◆ What is expected ◆
Take every line containing "brown" from the material and copy it.

◆ Available data ◆
[Start of section]

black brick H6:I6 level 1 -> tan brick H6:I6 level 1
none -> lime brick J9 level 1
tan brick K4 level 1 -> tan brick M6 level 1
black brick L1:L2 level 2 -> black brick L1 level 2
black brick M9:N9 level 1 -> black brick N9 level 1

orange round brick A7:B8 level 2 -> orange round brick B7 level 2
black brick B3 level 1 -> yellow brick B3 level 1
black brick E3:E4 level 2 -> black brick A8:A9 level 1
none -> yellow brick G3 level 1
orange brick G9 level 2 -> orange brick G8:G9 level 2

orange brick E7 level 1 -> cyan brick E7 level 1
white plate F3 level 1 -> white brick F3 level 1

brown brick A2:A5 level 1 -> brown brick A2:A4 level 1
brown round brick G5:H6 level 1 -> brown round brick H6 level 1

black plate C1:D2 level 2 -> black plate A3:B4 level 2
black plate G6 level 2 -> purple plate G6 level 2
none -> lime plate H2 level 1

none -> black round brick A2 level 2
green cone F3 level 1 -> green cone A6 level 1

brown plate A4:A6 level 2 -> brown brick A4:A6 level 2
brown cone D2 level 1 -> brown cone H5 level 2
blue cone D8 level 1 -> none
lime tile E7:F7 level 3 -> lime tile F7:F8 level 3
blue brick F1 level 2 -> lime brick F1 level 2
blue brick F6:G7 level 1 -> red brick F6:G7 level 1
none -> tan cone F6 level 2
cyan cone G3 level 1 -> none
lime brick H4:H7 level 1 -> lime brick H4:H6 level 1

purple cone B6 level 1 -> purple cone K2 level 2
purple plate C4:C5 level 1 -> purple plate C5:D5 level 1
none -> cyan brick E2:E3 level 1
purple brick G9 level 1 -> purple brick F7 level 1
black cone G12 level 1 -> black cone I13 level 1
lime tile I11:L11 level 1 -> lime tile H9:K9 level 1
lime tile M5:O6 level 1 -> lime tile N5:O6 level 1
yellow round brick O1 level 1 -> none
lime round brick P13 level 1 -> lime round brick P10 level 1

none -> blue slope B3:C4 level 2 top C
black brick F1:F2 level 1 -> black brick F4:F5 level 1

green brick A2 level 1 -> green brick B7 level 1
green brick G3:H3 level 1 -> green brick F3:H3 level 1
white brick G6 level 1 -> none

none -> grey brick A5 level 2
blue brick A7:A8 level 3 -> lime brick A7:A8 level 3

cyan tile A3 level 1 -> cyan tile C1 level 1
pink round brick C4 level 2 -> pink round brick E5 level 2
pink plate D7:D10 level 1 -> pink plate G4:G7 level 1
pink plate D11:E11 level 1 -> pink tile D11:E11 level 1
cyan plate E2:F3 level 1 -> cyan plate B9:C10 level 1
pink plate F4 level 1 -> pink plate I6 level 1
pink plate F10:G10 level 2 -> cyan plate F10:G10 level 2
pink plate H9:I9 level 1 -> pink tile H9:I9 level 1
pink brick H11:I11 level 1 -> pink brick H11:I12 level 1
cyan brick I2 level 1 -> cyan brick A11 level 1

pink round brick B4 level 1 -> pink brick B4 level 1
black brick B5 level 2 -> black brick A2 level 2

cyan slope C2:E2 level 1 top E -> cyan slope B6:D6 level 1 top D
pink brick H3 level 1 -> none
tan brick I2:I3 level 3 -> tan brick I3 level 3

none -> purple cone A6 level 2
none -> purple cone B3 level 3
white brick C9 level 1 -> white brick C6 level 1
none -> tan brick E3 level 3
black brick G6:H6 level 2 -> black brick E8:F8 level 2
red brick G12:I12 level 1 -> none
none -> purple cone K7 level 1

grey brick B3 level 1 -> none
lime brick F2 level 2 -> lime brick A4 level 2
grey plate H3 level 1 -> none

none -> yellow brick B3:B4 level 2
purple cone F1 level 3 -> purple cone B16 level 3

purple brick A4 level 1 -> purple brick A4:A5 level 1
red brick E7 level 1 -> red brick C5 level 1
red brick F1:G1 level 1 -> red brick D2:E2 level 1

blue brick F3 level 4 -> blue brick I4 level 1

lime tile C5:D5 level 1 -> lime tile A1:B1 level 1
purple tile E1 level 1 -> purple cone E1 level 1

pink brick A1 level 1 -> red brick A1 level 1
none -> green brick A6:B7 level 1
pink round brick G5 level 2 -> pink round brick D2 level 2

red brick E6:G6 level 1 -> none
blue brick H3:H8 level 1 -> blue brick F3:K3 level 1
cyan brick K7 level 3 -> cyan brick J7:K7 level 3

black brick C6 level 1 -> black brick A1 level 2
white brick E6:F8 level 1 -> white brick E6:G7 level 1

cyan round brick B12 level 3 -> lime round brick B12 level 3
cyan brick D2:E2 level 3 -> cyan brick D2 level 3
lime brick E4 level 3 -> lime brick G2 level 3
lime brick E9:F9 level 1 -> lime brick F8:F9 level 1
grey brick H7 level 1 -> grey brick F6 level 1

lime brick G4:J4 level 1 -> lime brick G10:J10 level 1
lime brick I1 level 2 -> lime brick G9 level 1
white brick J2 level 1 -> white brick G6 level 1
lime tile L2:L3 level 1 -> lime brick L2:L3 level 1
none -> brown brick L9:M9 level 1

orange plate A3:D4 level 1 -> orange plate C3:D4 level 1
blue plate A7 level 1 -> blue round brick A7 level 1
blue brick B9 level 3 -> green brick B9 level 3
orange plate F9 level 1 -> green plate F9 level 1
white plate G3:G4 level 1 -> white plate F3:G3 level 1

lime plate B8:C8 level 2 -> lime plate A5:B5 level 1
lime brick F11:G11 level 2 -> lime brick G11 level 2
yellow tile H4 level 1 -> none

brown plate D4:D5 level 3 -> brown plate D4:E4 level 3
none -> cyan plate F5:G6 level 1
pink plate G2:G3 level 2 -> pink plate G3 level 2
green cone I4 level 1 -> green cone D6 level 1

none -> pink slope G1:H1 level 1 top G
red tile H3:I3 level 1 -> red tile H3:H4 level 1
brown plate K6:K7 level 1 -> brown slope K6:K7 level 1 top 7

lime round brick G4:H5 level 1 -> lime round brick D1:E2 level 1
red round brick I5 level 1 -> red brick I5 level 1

[End of section]

◆ Written solution ◆
brown brick A2:A5 level 1 -> brown brick A2:A4 level 1
brown round brick G5:H6 level 1 -> brown round brick H6 level 1
brown plate A4:A6 level 2 -> brown brick A4:A6 level 2
brown cone D2 level 1 -> brown cone H5 level 2
none -> brown brick L9:M9 level 1
brown plate D4:D5 level 3 -> brown plate D4:E4 level 3
brown plate K6:K7 level 1 -> brown slope K6:K7 level 1 top 7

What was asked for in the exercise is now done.